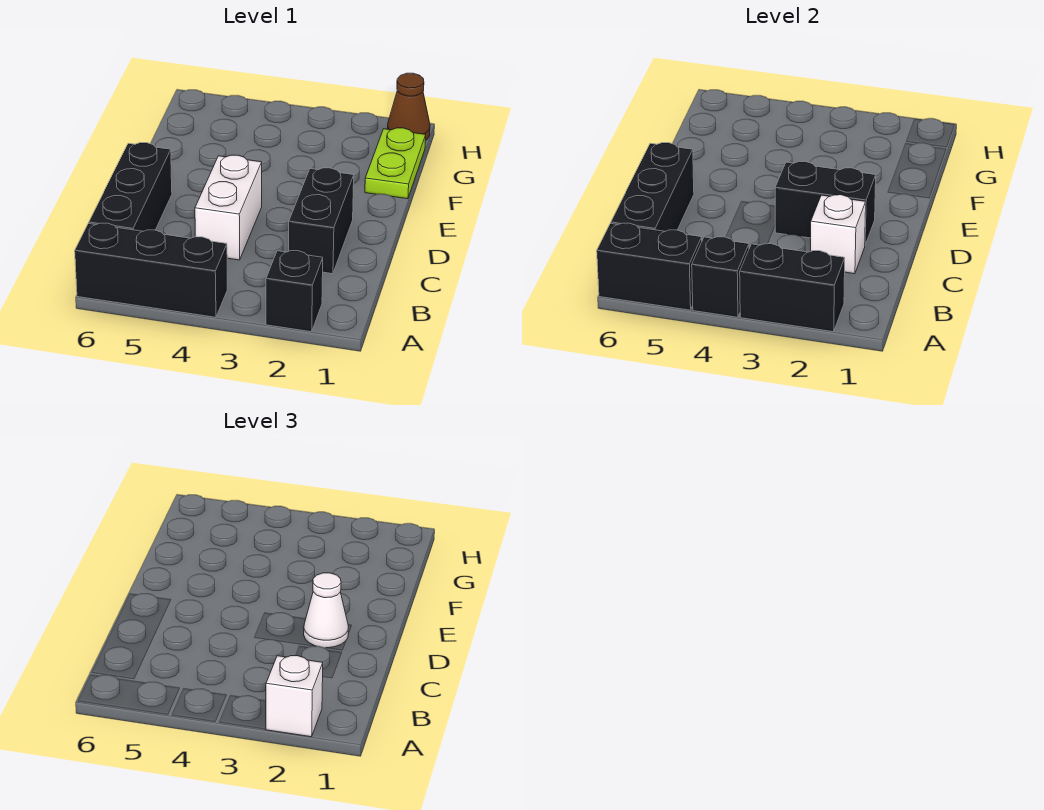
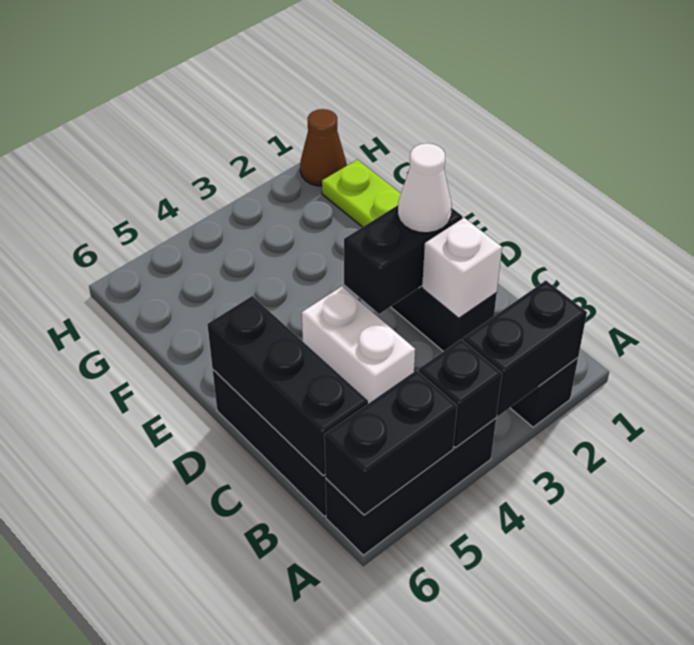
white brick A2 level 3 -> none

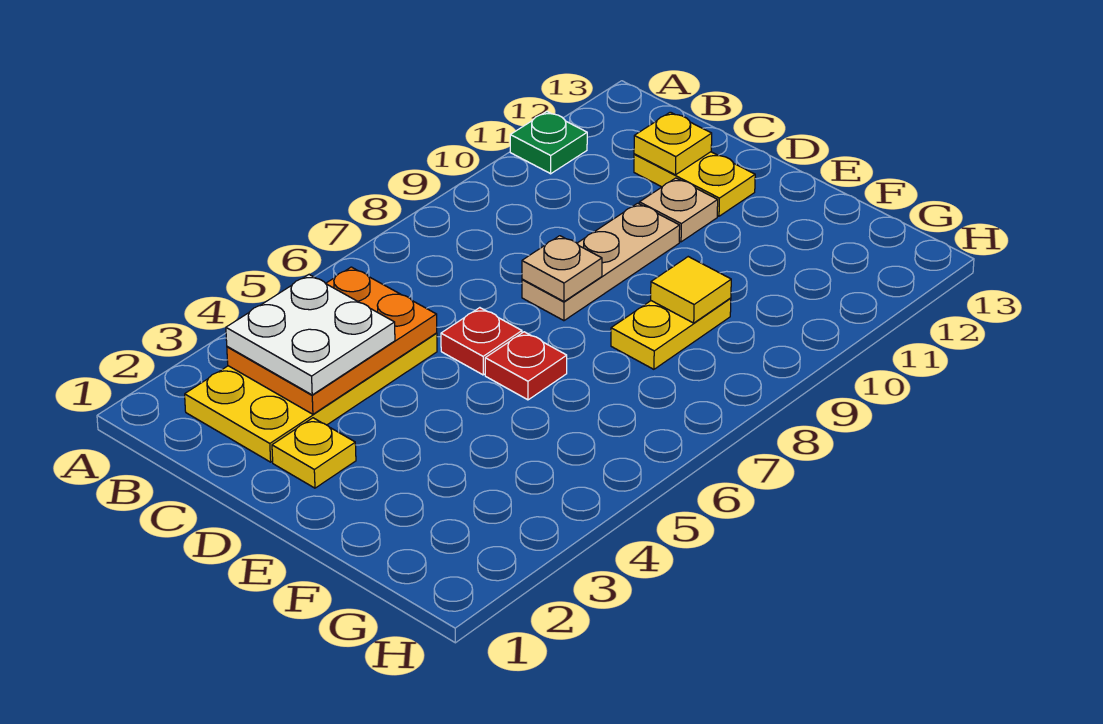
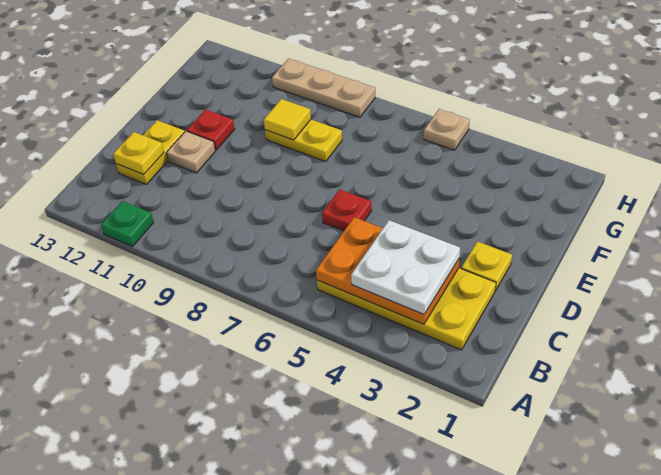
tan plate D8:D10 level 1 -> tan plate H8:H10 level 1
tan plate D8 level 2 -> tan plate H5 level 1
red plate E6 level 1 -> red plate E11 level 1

————————

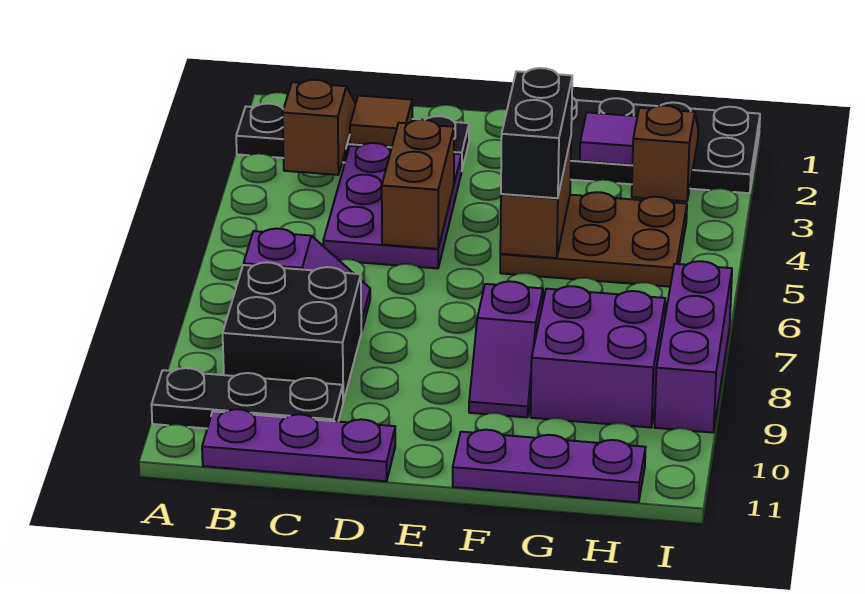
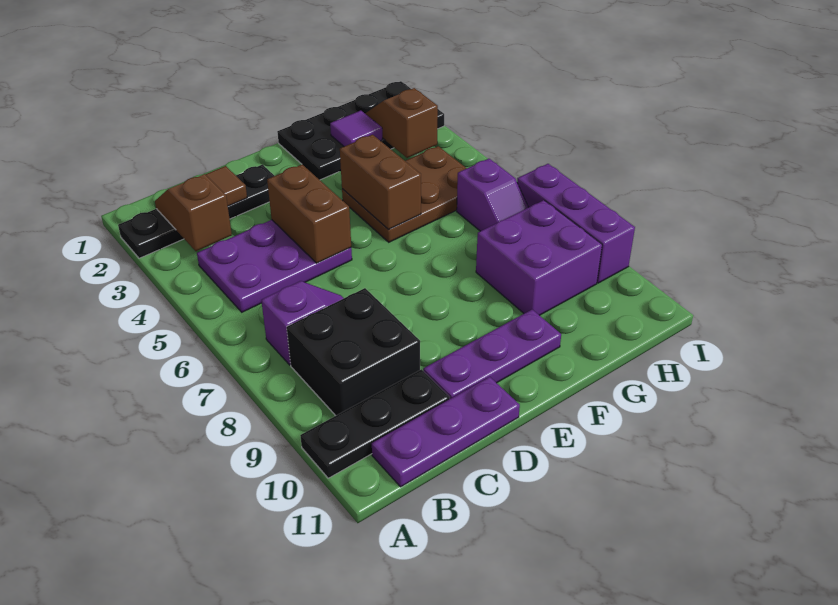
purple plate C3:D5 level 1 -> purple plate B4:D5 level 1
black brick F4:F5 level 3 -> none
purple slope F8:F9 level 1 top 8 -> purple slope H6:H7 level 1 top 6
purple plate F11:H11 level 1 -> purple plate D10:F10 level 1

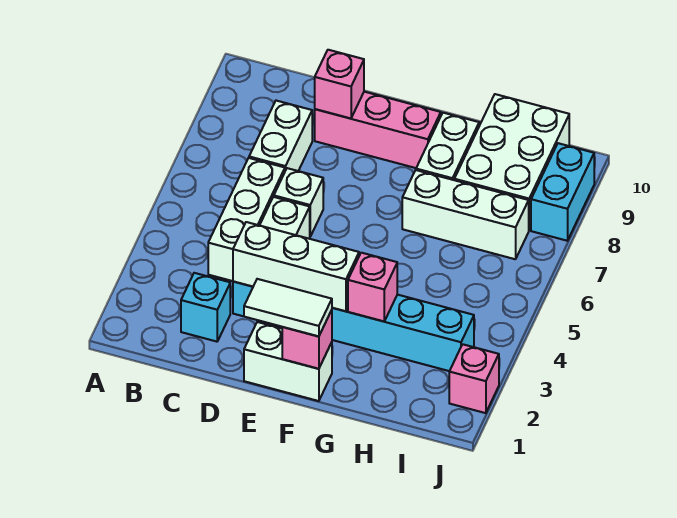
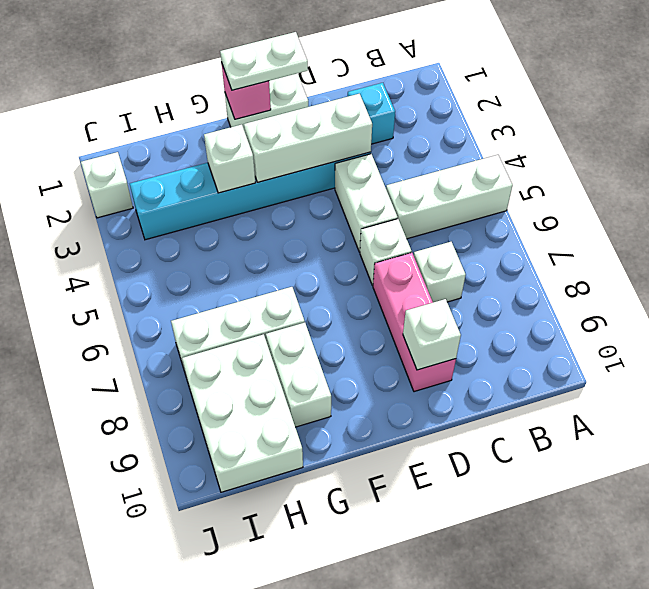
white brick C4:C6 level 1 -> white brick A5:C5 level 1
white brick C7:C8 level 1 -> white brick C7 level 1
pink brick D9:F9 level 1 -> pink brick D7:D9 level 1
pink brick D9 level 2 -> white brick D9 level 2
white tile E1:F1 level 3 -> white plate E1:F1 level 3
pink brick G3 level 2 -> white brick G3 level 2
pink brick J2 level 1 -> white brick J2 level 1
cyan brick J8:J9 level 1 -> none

————————

• WHAT IS EXPECTED
Considering only the data above, return the lines in which "white" occurs.

• REPLY TO THE EXERCISE
white brick A2 level 3 -> none
white brick C4:C6 level 1 -> white brick A5:C5 level 1
white brick C7:C8 level 1 -> white brick C7 level 1
pink brick D9 level 2 -> white brick D9 level 2
white tile E1:F1 level 3 -> white plate E1:F1 level 3
pink brick G3 level 2 -> white brick G3 level 2
pink brick J2 level 1 -> white brick J2 level 1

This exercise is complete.